TASK PROMPT:
An exact copy of all the entries is needed, with no images in it.

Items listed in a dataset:

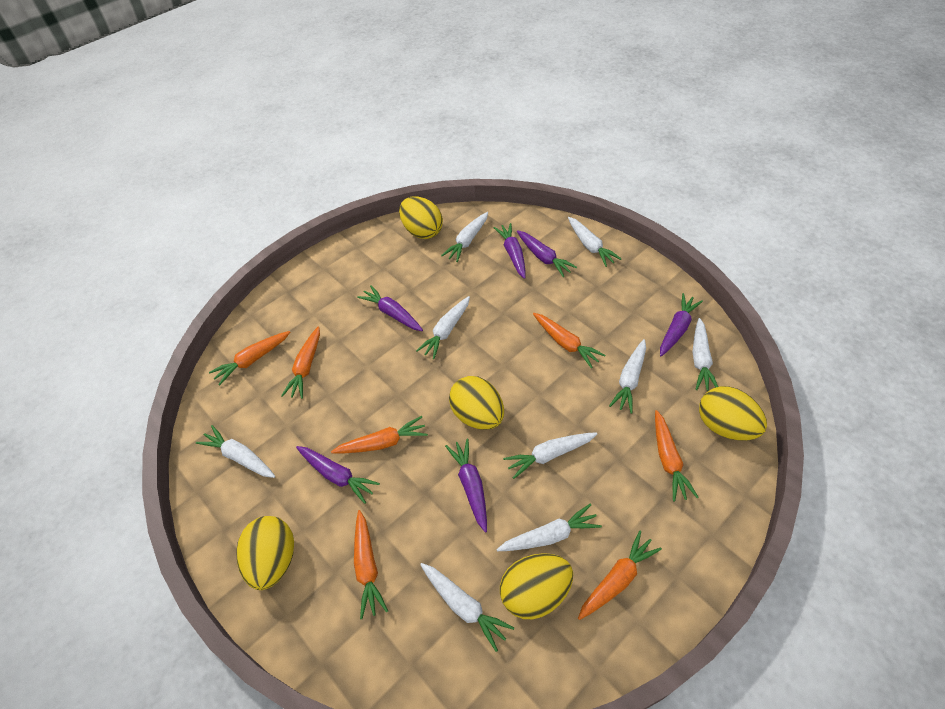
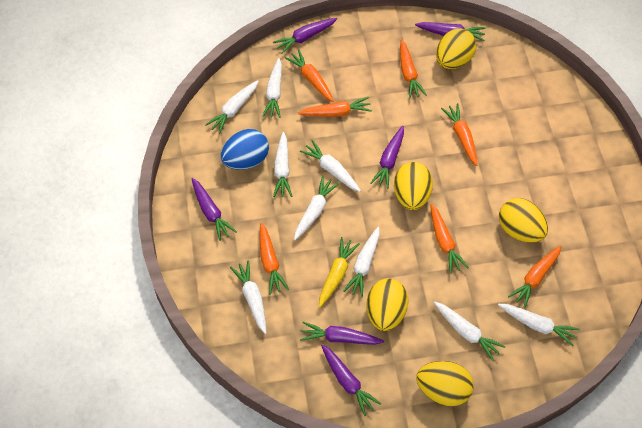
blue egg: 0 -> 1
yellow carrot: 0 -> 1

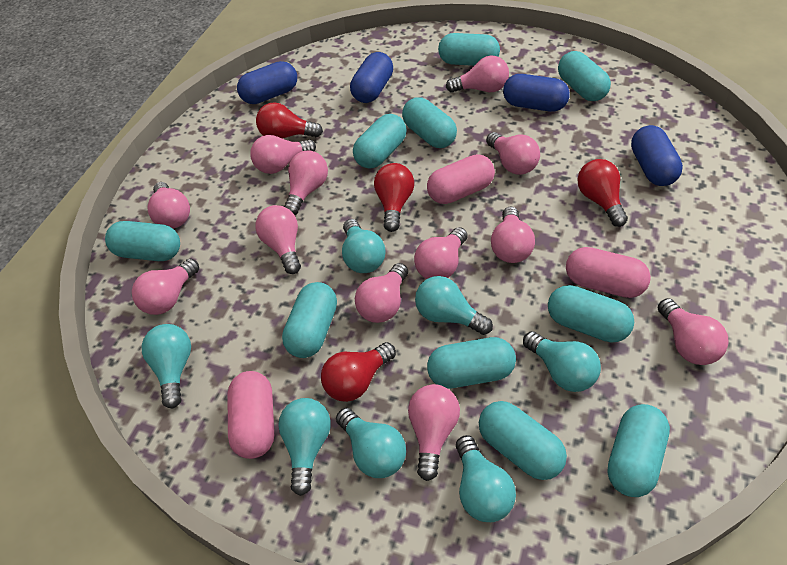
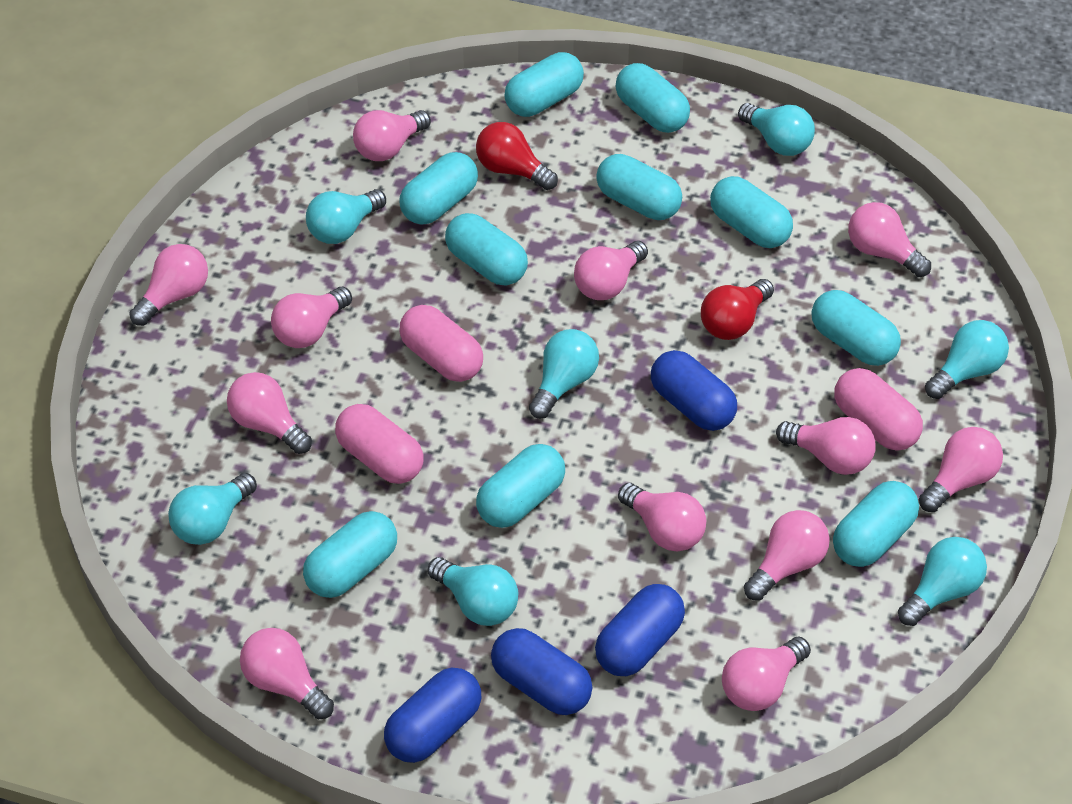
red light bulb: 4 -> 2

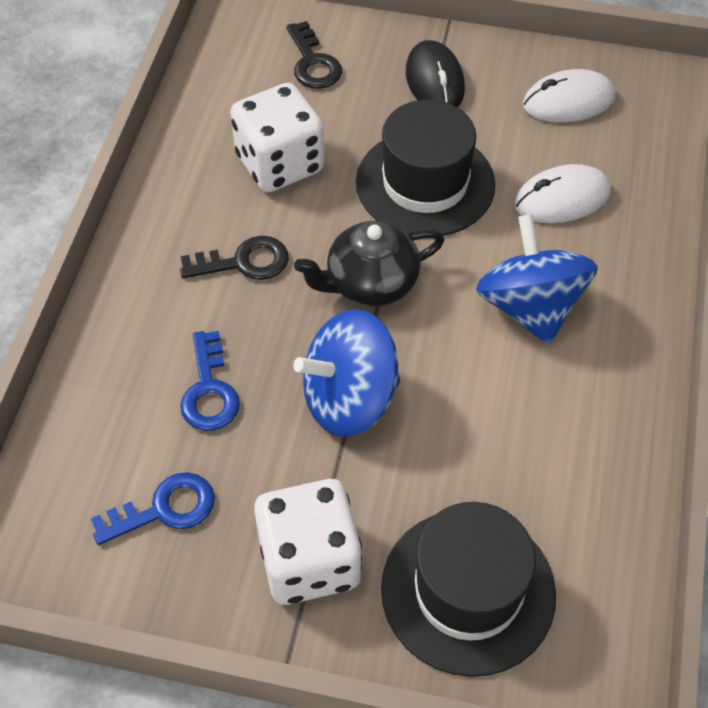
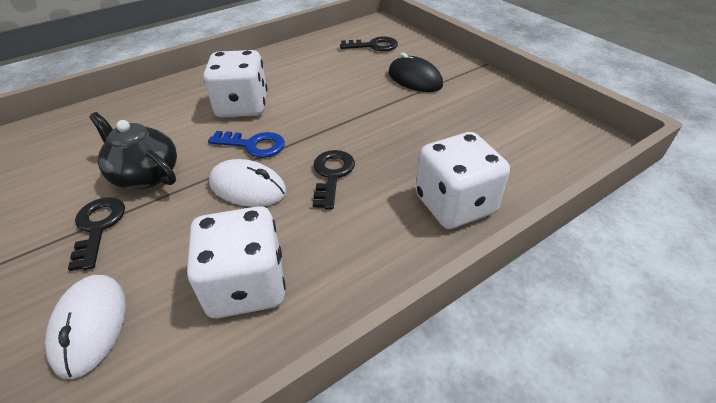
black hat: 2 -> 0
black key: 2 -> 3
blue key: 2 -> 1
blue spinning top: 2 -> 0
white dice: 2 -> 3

FINAL ANSWER:
blue egg: 0 -> 1
yellow carrot: 0 -> 1

red light bulb: 4 -> 2

black hat: 2 -> 0
black key: 2 -> 3
blue key: 2 -> 1
blue spinning top: 2 -> 0
white dice: 2 -> 3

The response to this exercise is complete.